**Coordinate-based change listings**
◆ ◆ ◆ ◆ ◆ ◆ ◆

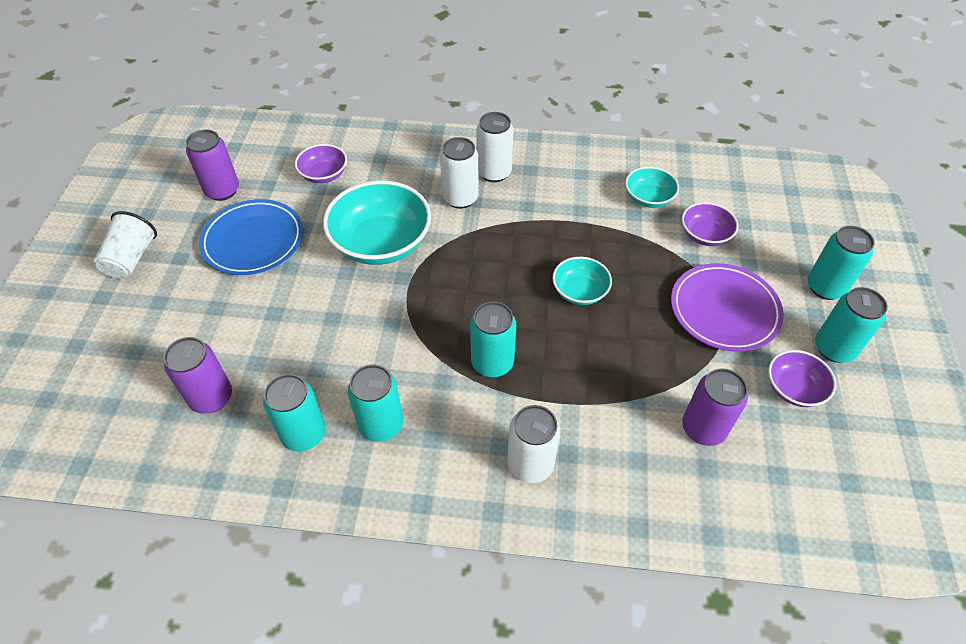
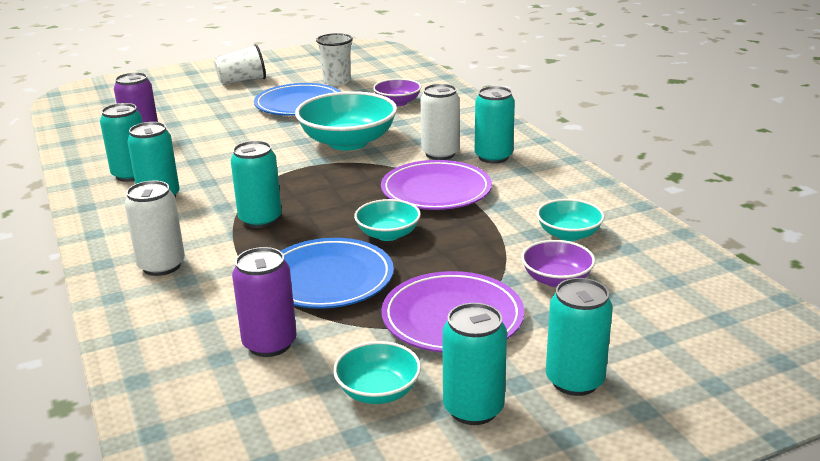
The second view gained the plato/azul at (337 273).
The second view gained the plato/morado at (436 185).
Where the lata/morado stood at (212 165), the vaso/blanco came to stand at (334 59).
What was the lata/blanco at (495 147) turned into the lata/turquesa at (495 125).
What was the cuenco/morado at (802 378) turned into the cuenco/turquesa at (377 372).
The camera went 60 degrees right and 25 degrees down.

◆ ◆ ◆ ◆ ◆ ◆ ◆

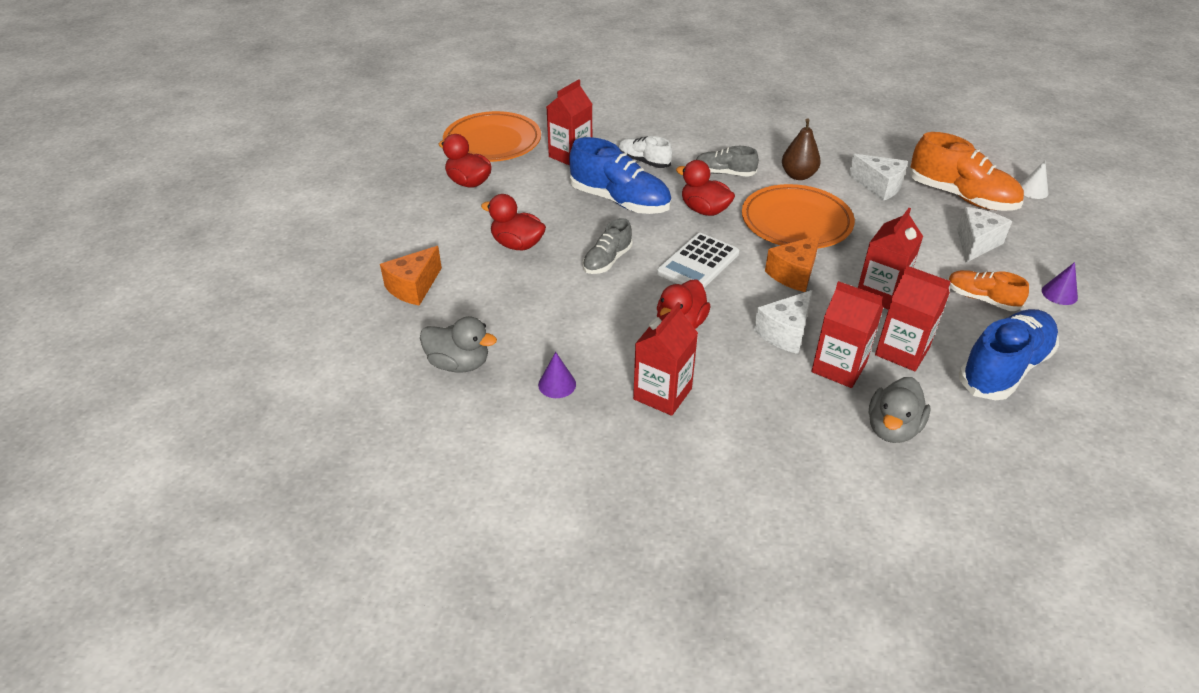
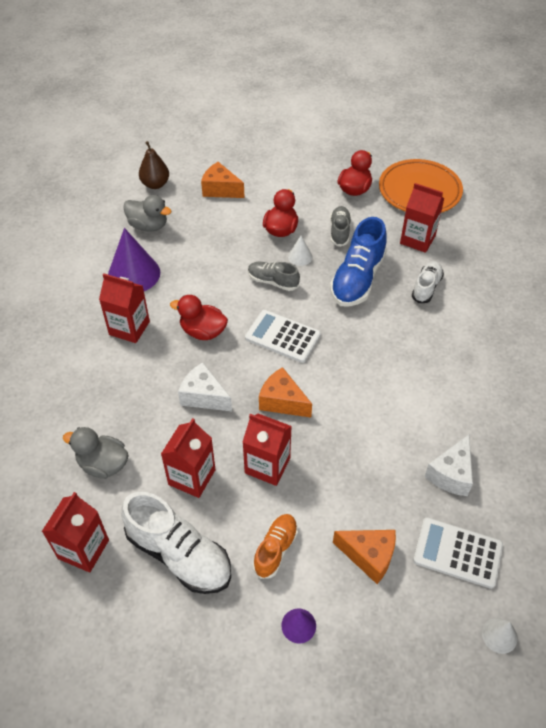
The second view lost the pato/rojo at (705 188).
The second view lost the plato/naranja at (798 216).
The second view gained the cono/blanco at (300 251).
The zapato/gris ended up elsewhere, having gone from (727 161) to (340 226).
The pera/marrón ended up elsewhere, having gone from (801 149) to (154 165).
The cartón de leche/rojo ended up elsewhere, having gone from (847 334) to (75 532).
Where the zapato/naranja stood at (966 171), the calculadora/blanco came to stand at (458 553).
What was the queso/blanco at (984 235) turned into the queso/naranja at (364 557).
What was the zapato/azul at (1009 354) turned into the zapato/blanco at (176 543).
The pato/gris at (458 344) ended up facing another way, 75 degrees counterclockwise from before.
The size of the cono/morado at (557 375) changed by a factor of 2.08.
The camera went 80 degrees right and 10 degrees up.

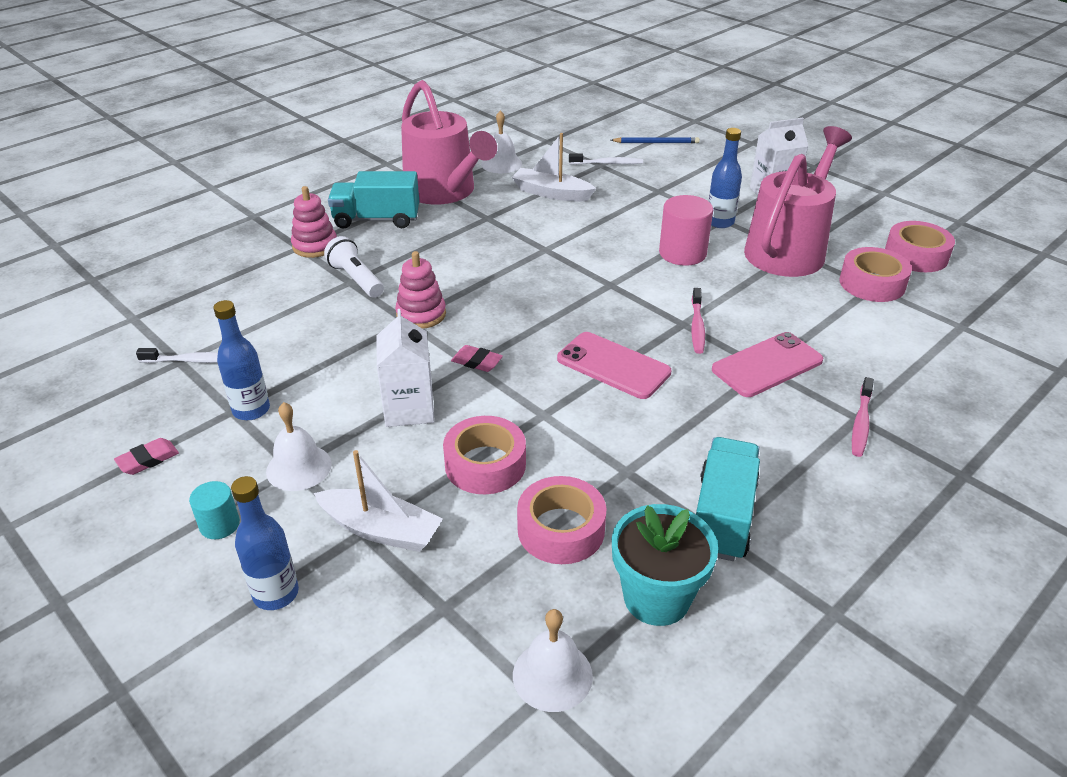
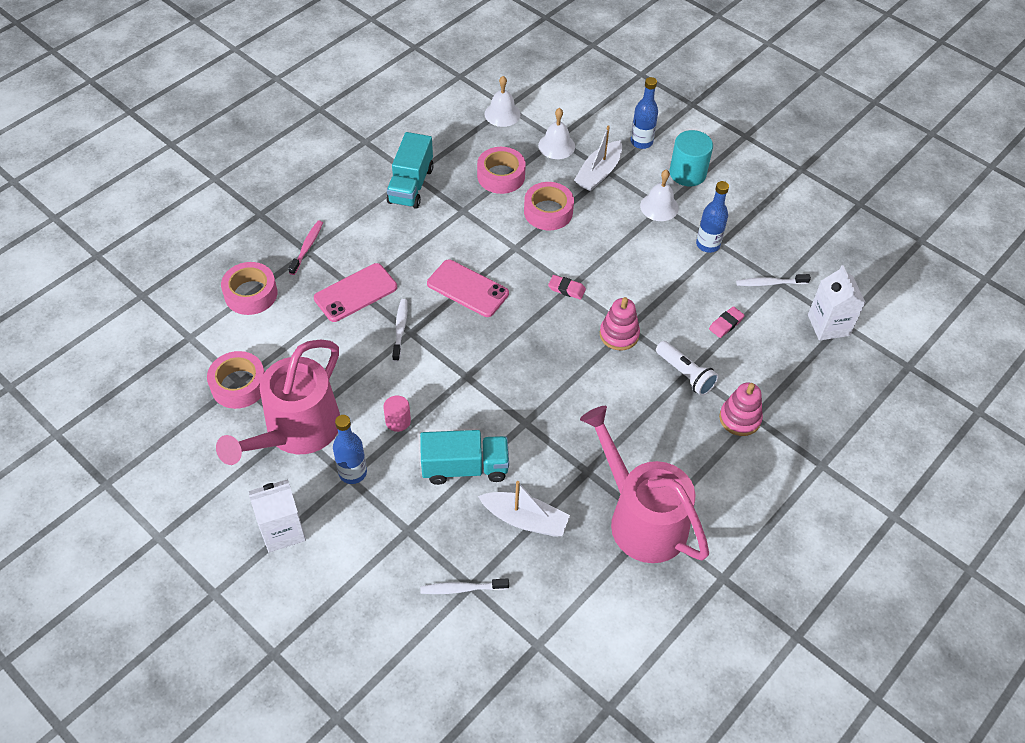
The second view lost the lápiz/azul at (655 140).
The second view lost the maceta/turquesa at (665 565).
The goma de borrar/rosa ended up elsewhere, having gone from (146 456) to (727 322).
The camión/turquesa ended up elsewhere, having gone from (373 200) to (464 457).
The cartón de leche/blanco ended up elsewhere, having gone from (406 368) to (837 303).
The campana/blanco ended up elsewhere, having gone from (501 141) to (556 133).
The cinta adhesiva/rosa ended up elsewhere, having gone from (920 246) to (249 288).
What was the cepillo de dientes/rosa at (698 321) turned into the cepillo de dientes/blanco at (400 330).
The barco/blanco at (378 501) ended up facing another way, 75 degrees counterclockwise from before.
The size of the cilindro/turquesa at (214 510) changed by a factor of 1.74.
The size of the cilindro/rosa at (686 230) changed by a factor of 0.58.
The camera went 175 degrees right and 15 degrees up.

◆ ◆ ◆ ◆ ◆ ◆ ◆

**About this exercise**
Using the records above, copy each line that contains "zapato".

**Exercise answer**
The zapato/gris ended up elsewhere, having gone from (727 161) to (340 226).
Where the zapato/naranja stood at (966 171), the calculadora/blanco came to stand at (458 553).
What was the zapato/azul at (1009 354) turned into the zapato/blanco at (176 543).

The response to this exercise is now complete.